[Data excerpts]
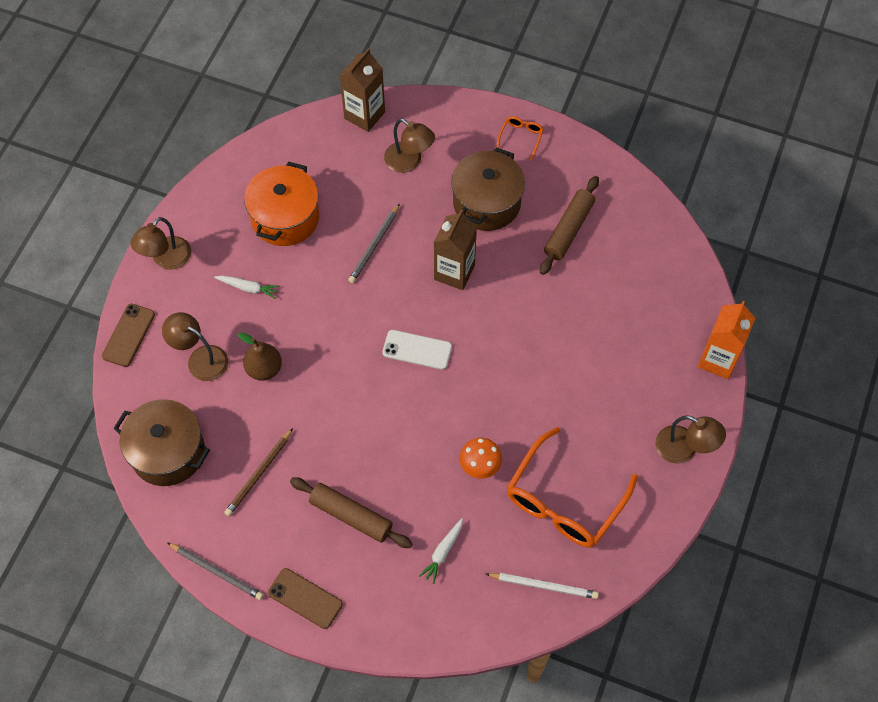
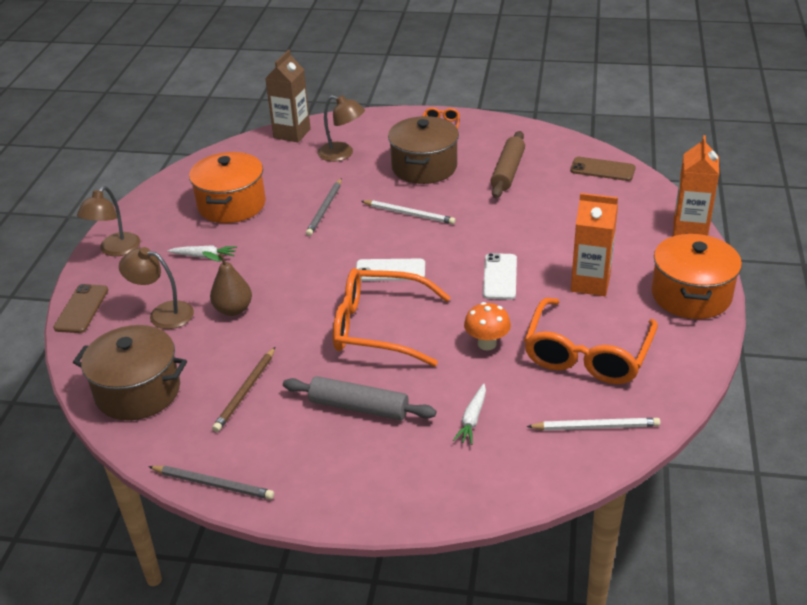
camera: 10 degrees left, 25 degrees down
brown phone [268,568,343,629] -> brown phone moved to [570,157,635,181]
brown rolling pin [290,477,413,548] -> grey rolling pin [283,376,436,420]
brown carton [434,210,477,290] -> white pencil [361,200,456,224]
brown lamp [655,415,726,464] -> orange pot [651,233,742,319]
none -> orange glasses [333,268,451,367]
none -> white phone [483,253,517,300]
none -> orange carton [571,193,618,296]

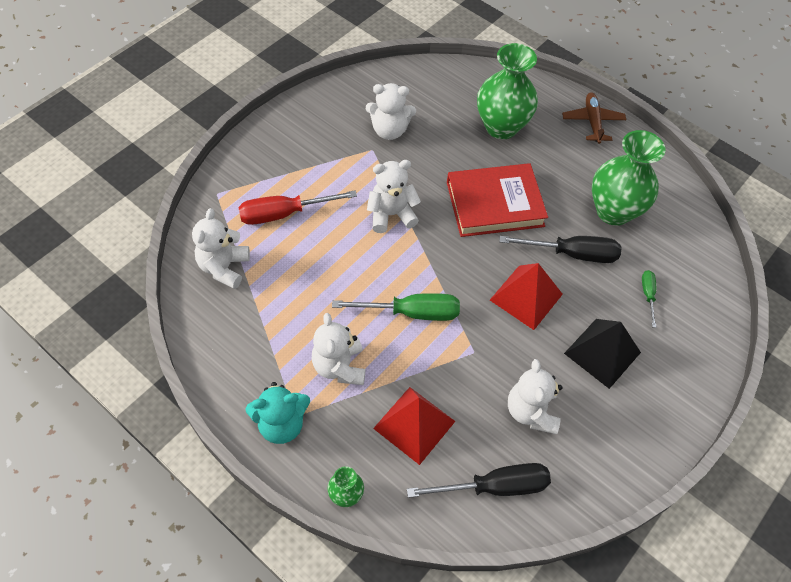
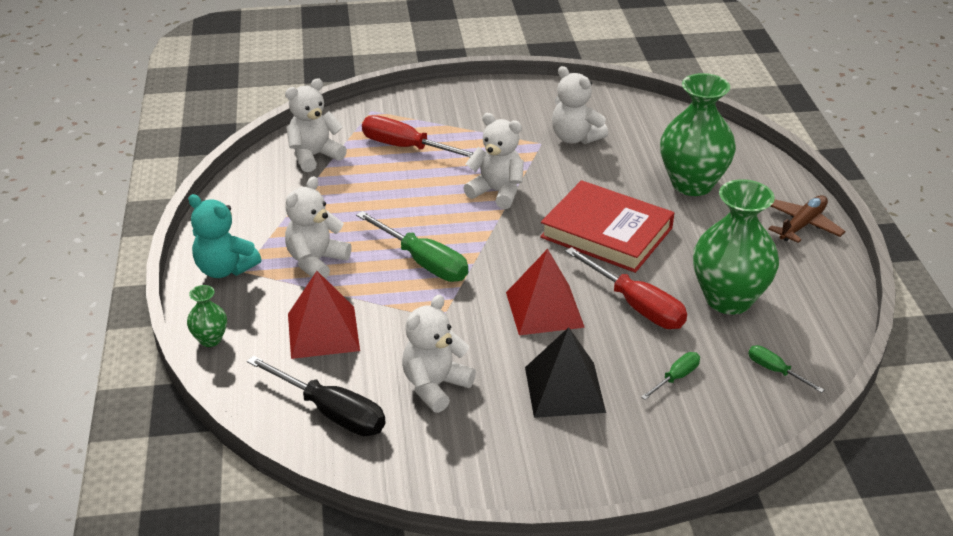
camera: 45 degrees right, 20 degrees down
black screwdriver [499,236,622,263] -> red screwdriver [565,247,687,329]
none -> green screwdriver [748,345,824,393]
[/Data excerpts]
◆ **Task**
All lines above that contain "brown" are required in the answer.

◆ **Answer to this exercise**
brown phone [268,568,343,629] -> brown phone moved to [570,157,635,181]
brown rolling pin [290,477,413,548] -> grey rolling pin [283,376,436,420]
brown carton [434,210,477,290] -> white pencil [361,200,456,224]
brown lamp [655,415,726,464] -> orange pot [651,233,742,319]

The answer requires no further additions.